▶ **WORK INSTRUCTIONS**:
Return every entry exactly as written, with the pictures removed.

▶ **STUDY MATERIAL**:
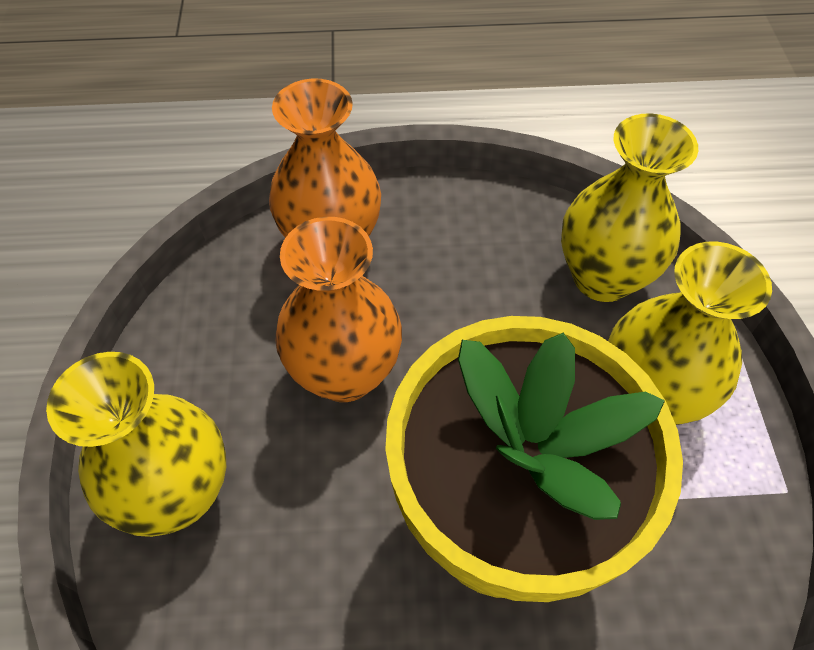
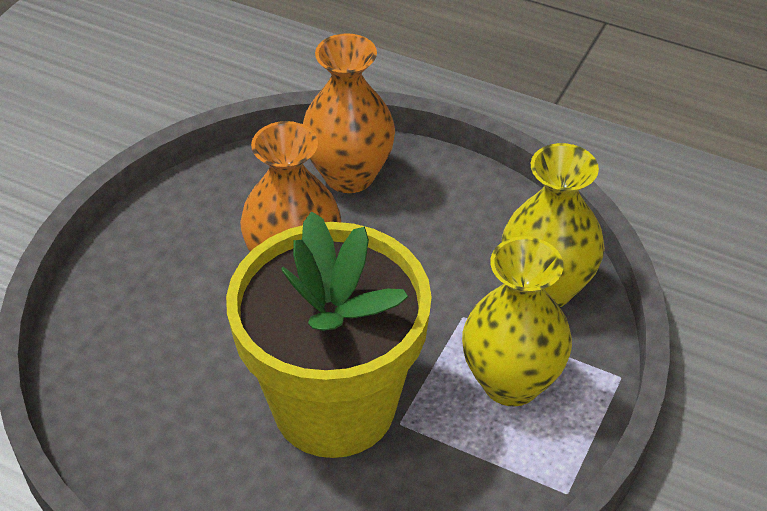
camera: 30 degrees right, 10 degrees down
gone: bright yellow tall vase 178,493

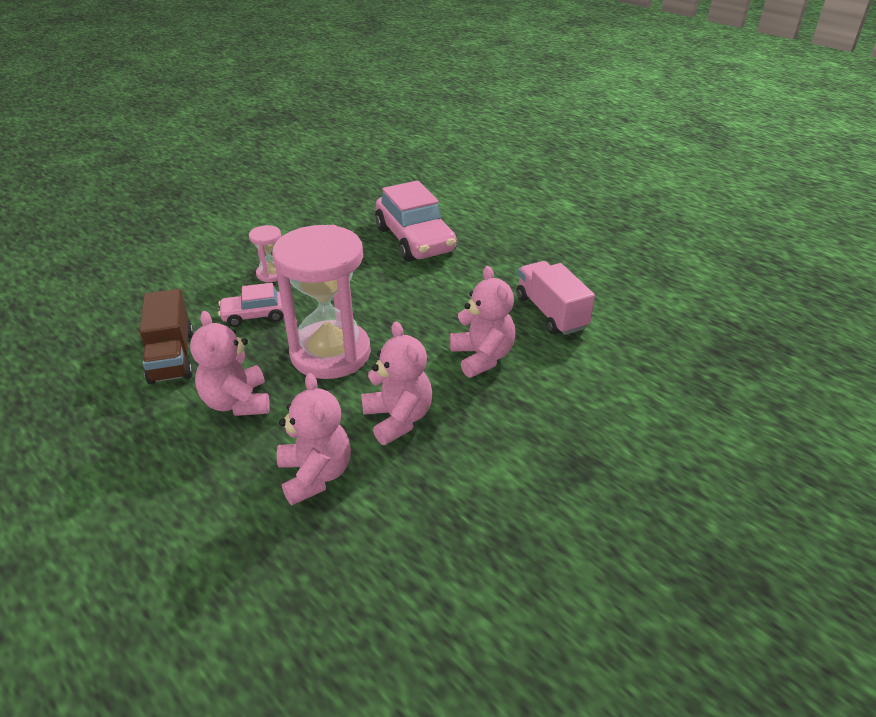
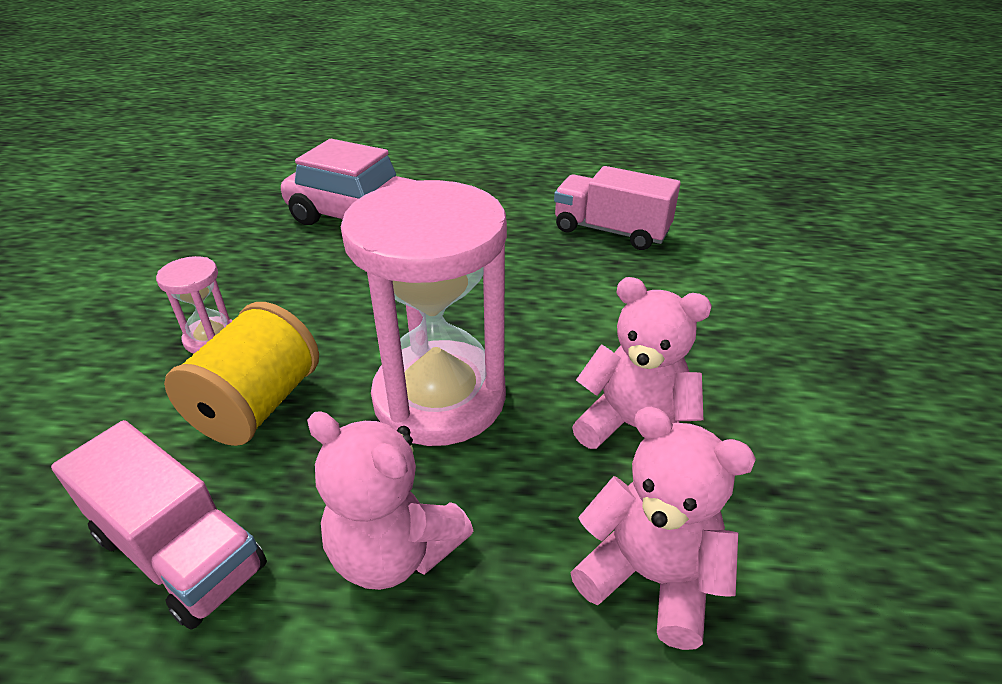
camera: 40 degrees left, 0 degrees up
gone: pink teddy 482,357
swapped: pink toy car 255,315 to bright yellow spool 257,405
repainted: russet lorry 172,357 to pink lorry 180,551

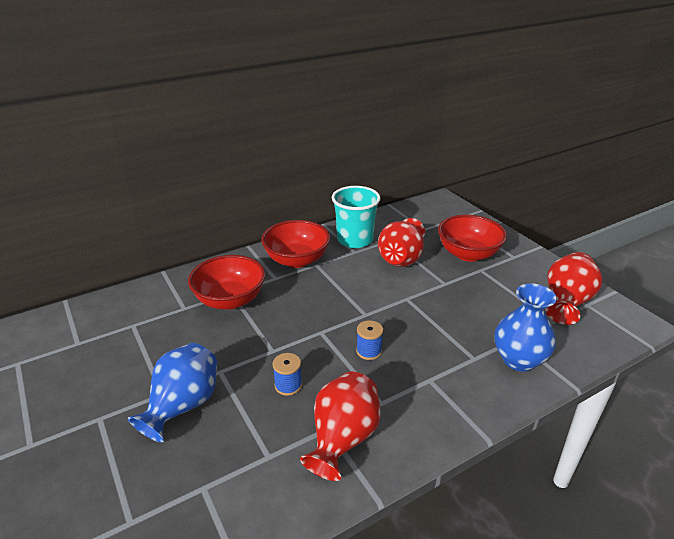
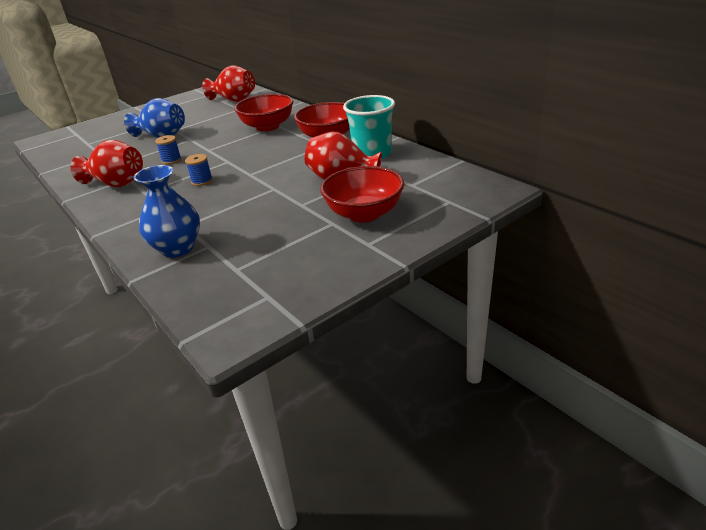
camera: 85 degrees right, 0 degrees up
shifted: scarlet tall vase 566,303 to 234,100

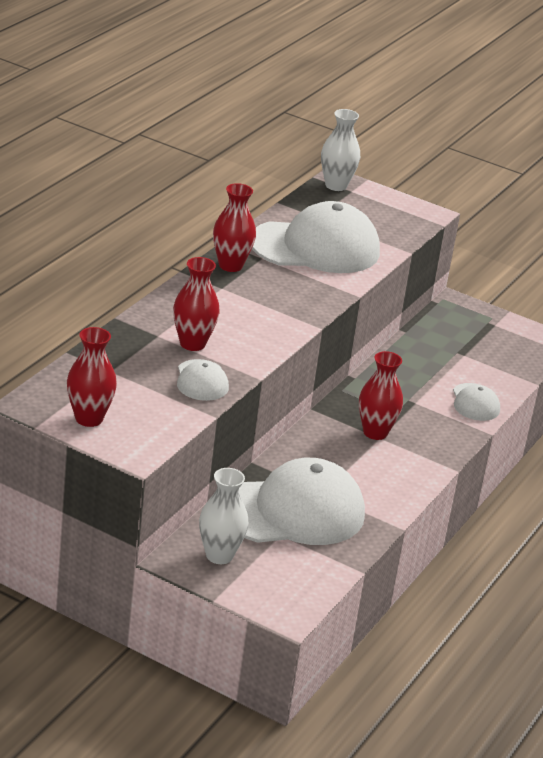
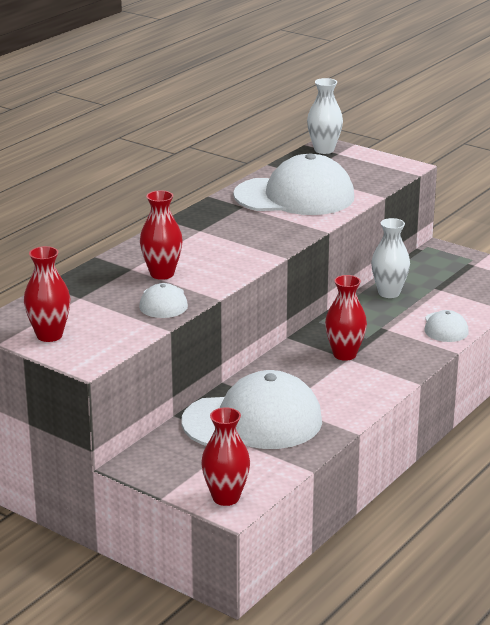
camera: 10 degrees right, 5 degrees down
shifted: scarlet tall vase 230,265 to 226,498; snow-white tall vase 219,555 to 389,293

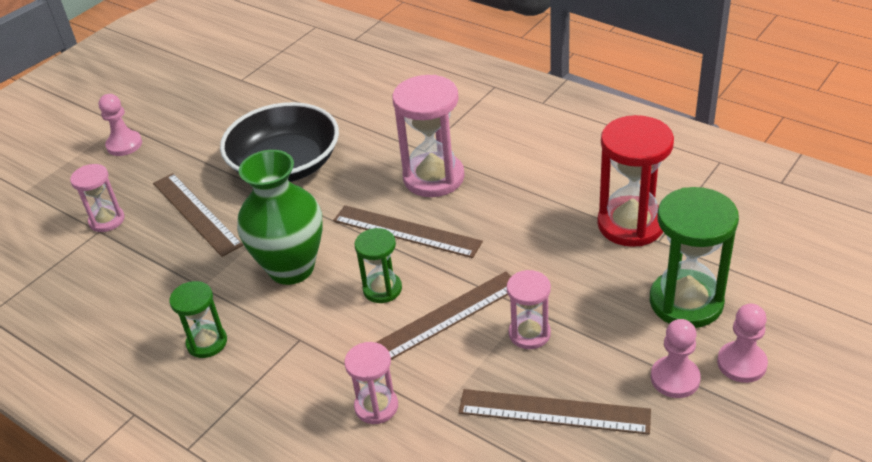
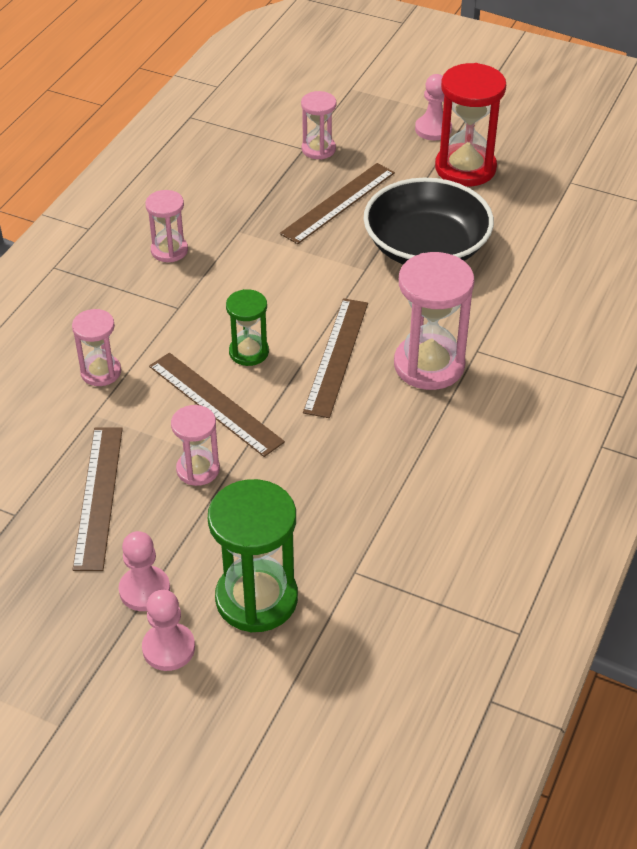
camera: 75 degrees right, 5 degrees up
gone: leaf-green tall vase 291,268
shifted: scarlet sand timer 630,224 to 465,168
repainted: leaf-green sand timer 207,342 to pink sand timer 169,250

▶ **EXERCISE OUTPUT**:
camera: 30 degrees right, 10 degrees down
gone: bright yellow tall vase 178,493

camera: 40 degrees left, 0 degrees up
gone: pink teddy 482,357
swapped: pink toy car 255,315 to bright yellow spool 257,405
repainted: russet lorry 172,357 to pink lorry 180,551

camera: 85 degrees right, 0 degrees up
shifted: scarlet tall vase 566,303 to 234,100

camera: 10 degrees right, 5 degrees down
shifted: scarlet tall vase 230,265 to 226,498; snow-white tall vase 219,555 to 389,293

camera: 75 degrees right, 5 degrees up
gone: leaf-green tall vase 291,268
shifted: scarlet sand timer 630,224 to 465,168
repainted: leaf-green sand timer 207,342 to pink sand timer 169,250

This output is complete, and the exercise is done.